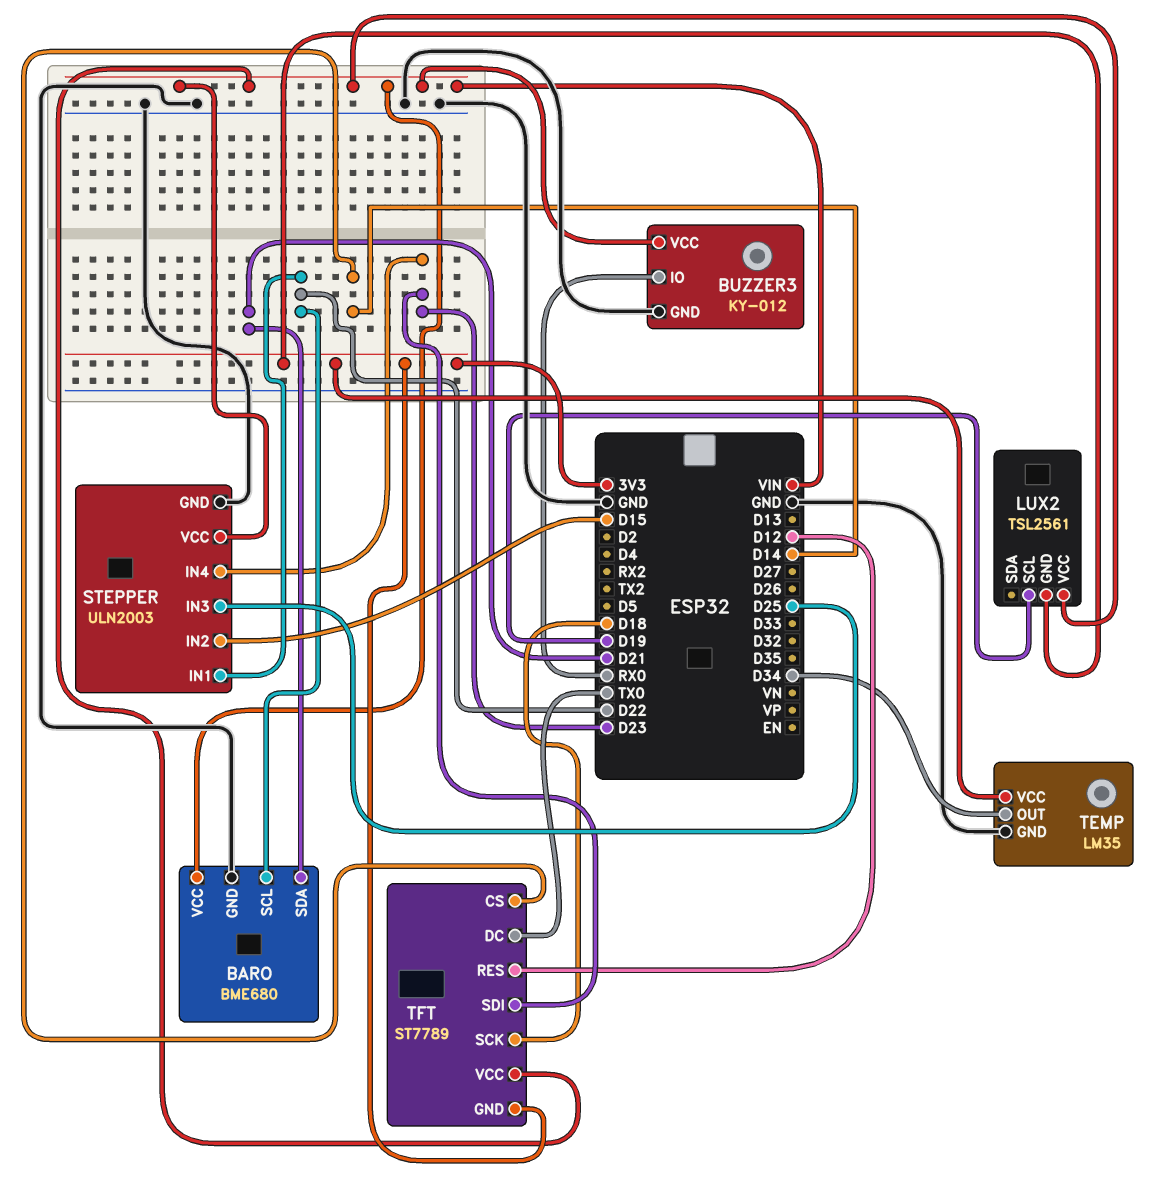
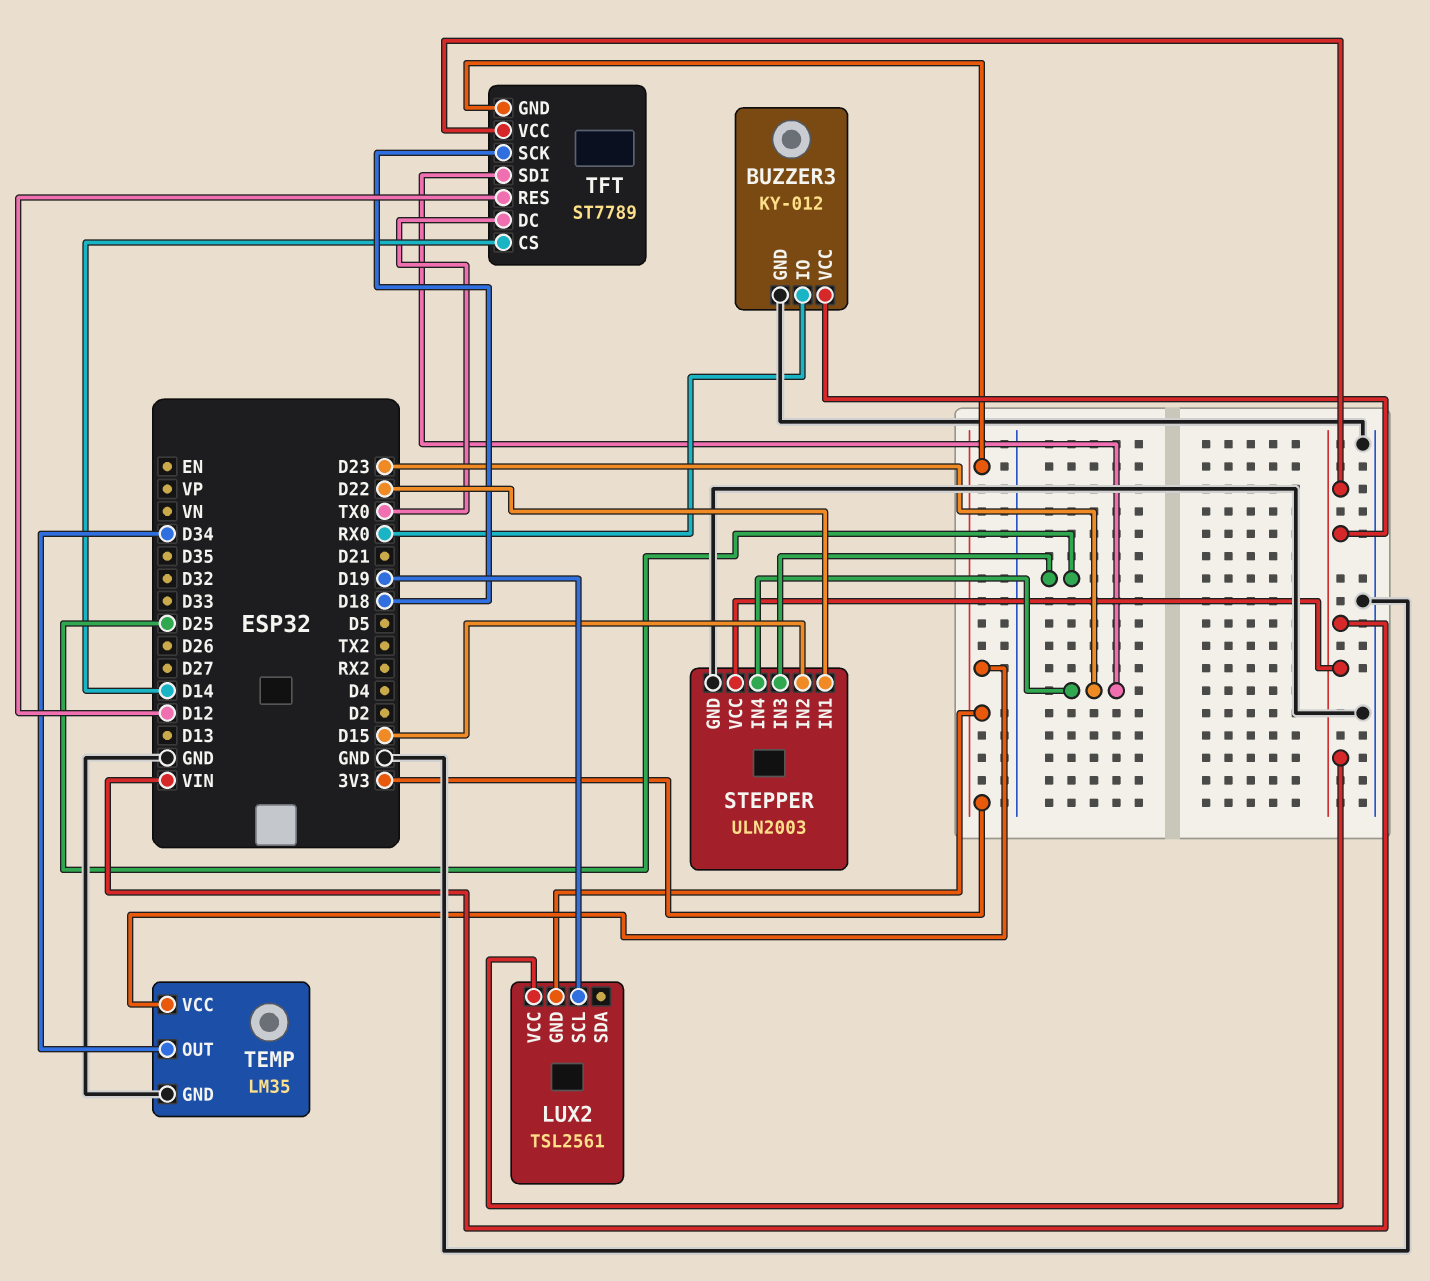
BARO: BME680 -> none
BARO pin GND: GND -> none
BARO pin SCL: D22 -> none
BARO pin SDA: D21 -> none
BARO pin VCC: VIN -> none

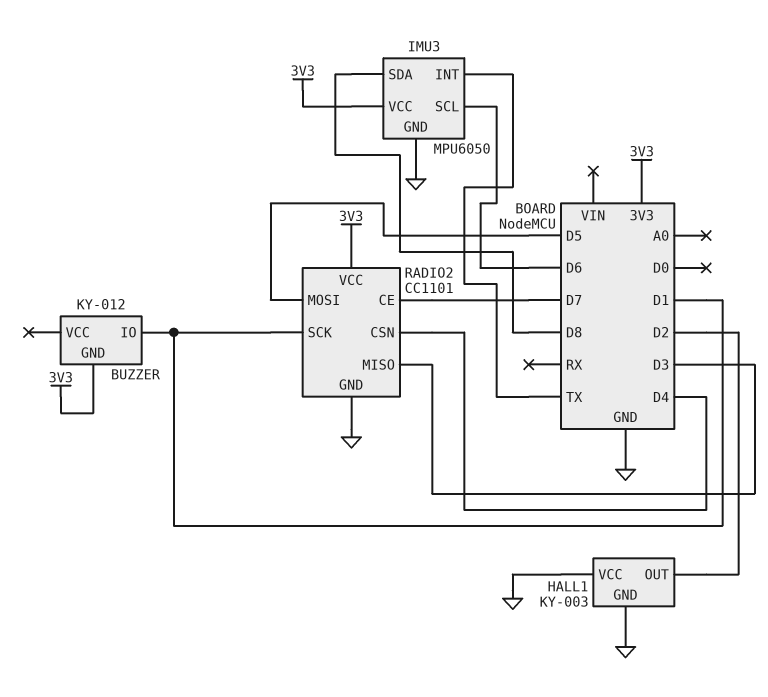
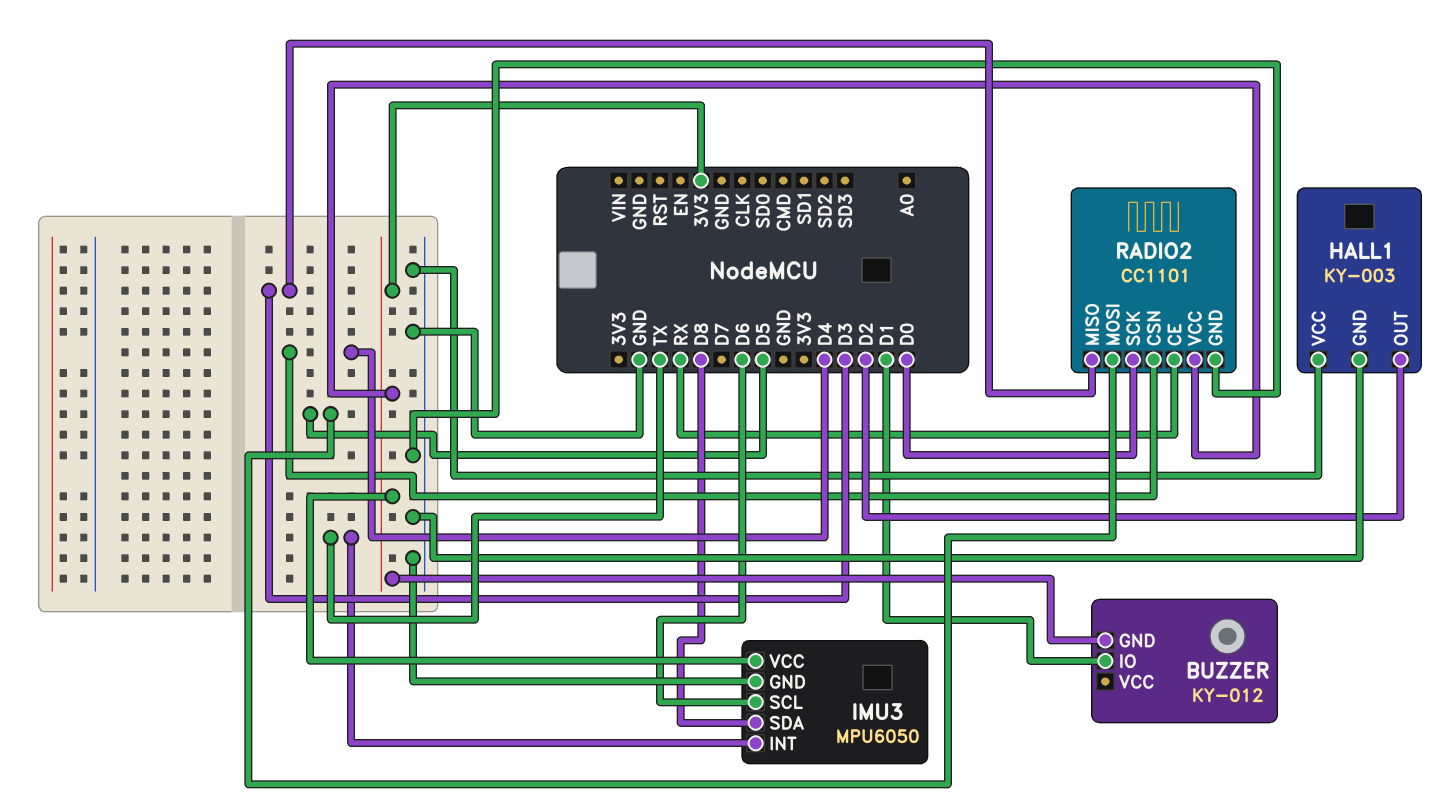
RADIO2 pin CE: D7 -> RX
RADIO2 pin SCK: D1 -> D0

··········

**Exercise requirements**
The preceding listing must be repeated exactly, with all images dropped.

**Written solution**
BARO: BME680 -> none
BARO pin GND: GND -> none
BARO pin SCL: D22 -> none
BARO pin SDA: D21 -> none
BARO pin VCC: VIN -> none

RADIO2 pin CE: D7 -> RX
RADIO2 pin SCK: D1 -> D0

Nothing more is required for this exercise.